> [Goal of the exercise]
Looking at the listing below, retype exactly the lines starting at the one containing "C4: 220nF (FILT, GND) -> 330pF (FILT, GND)" and ending at the one containing "R17: 75k (GND, MODE) -> 27k (GND, MODE)", both included, and nothing else.
··· Extracted material
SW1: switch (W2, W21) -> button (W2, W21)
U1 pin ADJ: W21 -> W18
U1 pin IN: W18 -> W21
······
··· Extracted material
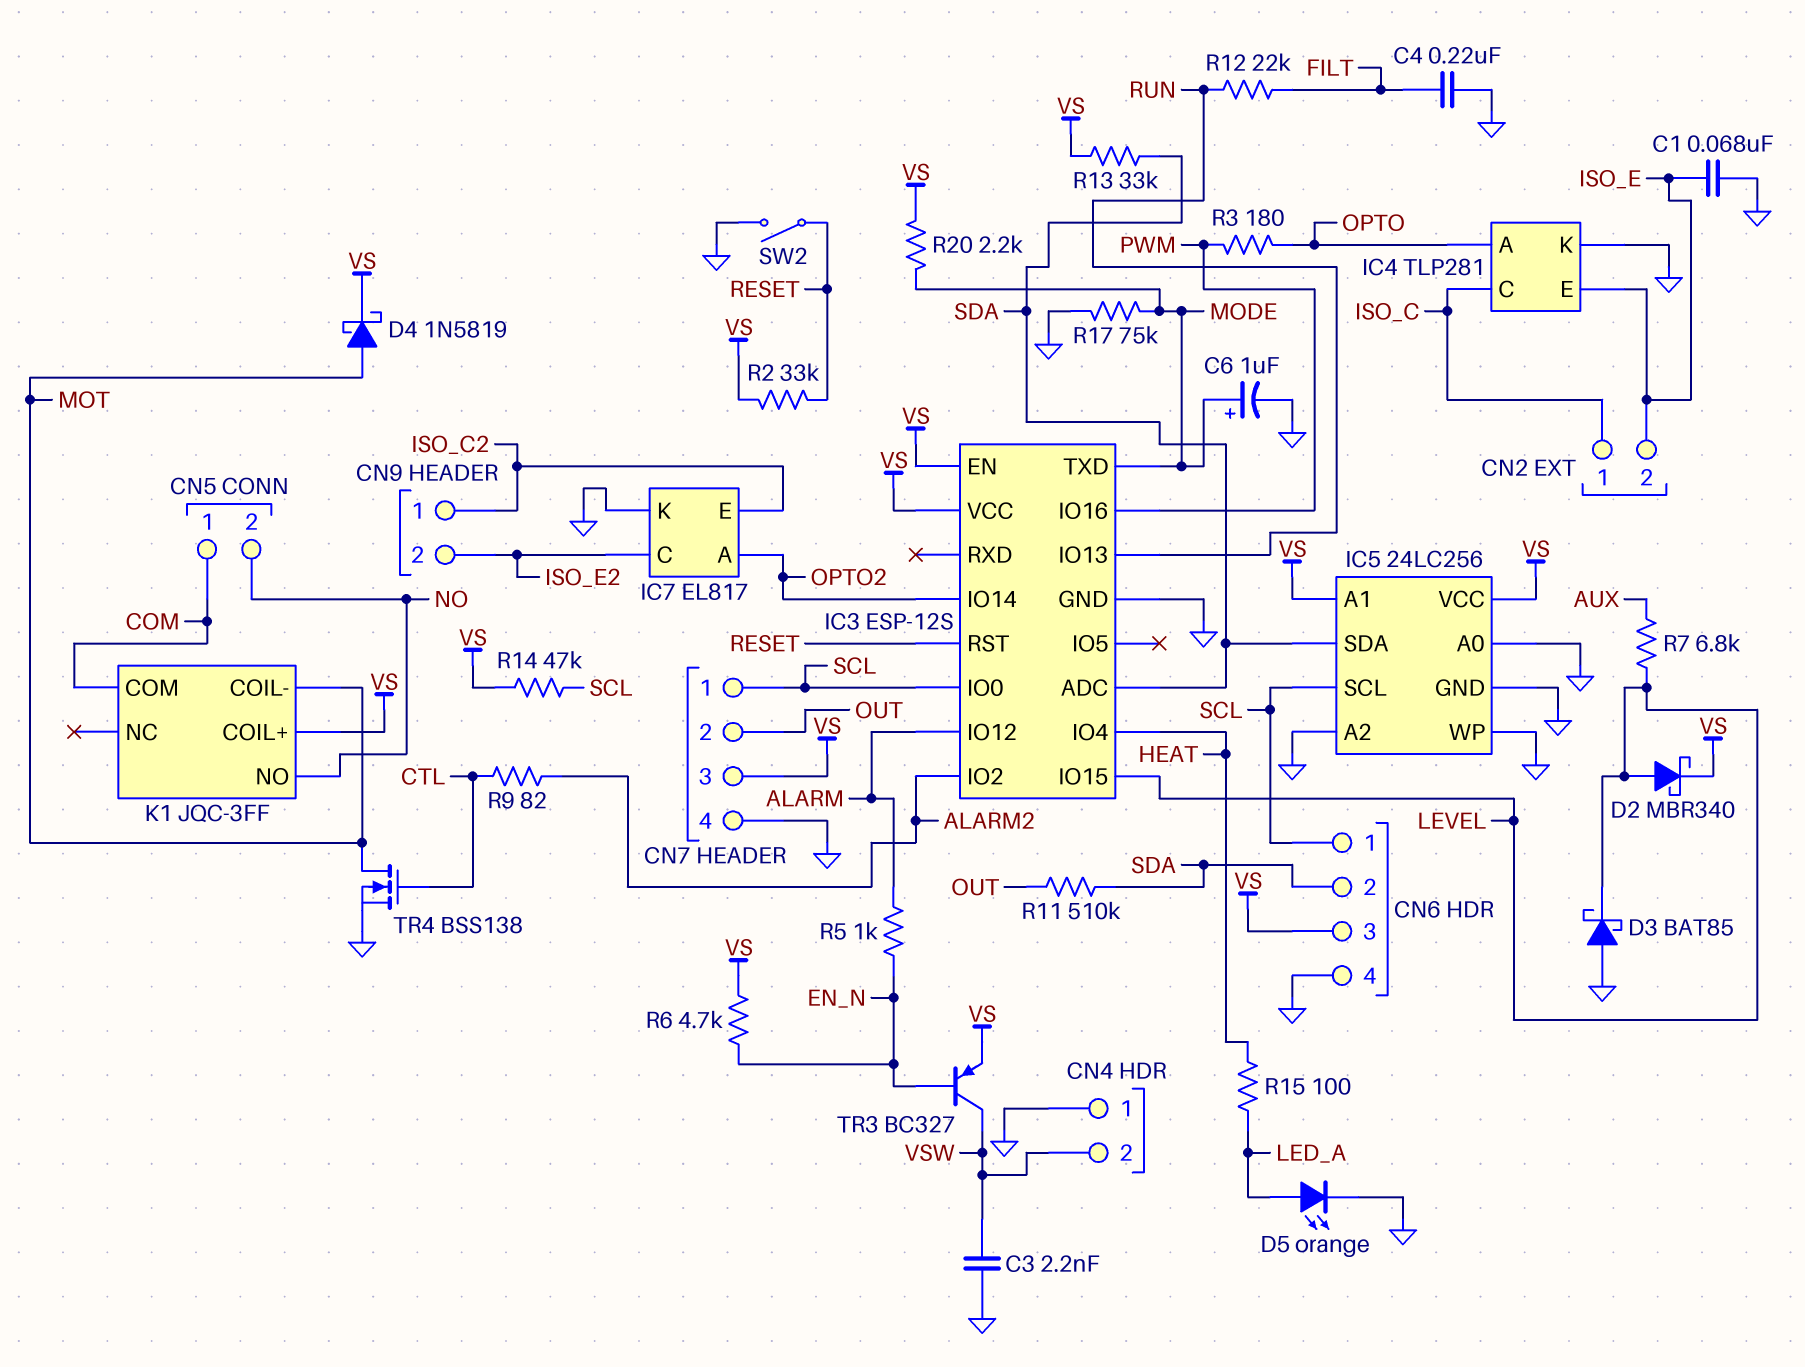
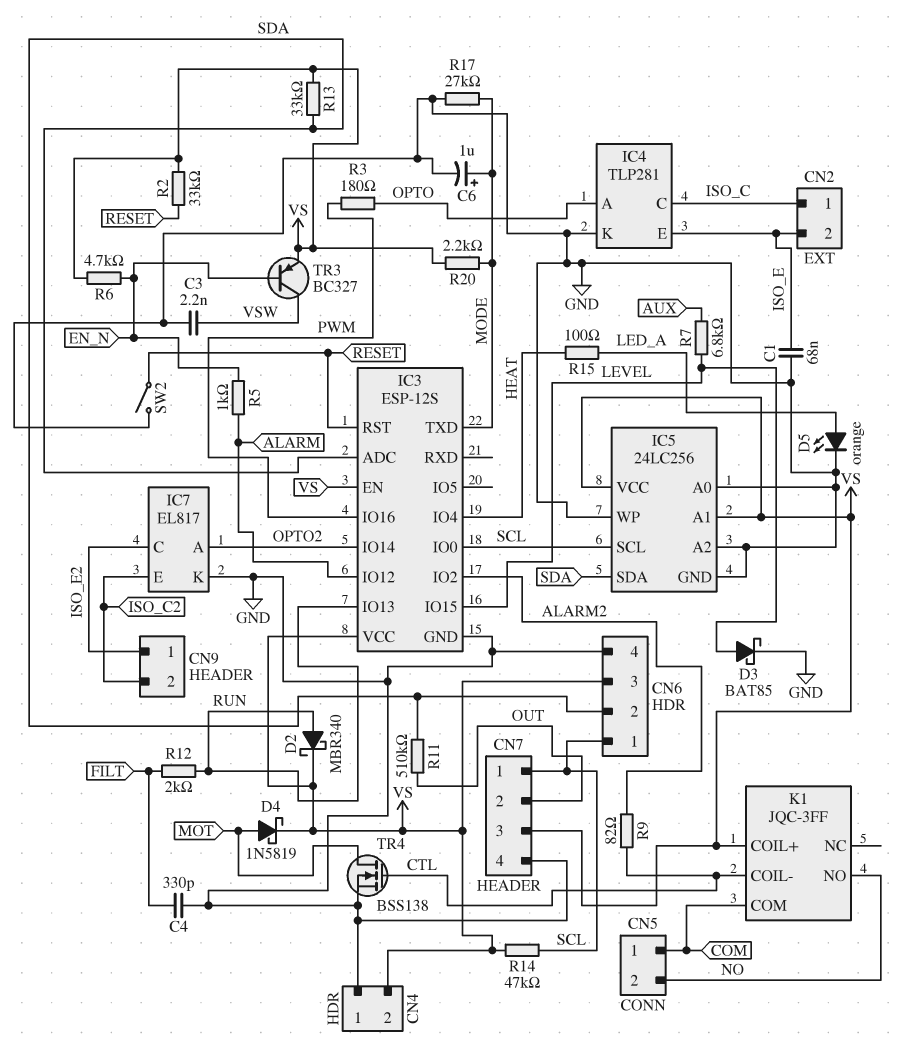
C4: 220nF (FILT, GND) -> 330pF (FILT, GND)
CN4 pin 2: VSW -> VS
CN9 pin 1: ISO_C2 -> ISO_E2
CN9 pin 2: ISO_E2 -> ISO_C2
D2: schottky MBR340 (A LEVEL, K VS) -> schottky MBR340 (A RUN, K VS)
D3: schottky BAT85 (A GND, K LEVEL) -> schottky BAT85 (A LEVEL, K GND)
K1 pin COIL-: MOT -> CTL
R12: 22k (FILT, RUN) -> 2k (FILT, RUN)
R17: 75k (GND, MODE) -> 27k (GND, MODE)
······
> [Task response]
C4: 220nF (FILT, GND) -> 330pF (FILT, GND)
CN4 pin 2: VSW -> VS
CN9 pin 1: ISO_C2 -> ISO_E2
CN9 pin 2: ISO_E2 -> ISO_C2
D2: schottky MBR340 (A LEVEL, K VS) -> schottky MBR340 (A RUN, K VS)
D3: schottky BAT85 (A GND, K LEVEL) -> schottky BAT85 (A LEVEL, K GND)
K1 pin COIL-: MOT -> CTL
R12: 22k (FILT, RUN) -> 2k (FILT, RUN)
R17: 75k (GND, MODE) -> 27k (GND, MODE)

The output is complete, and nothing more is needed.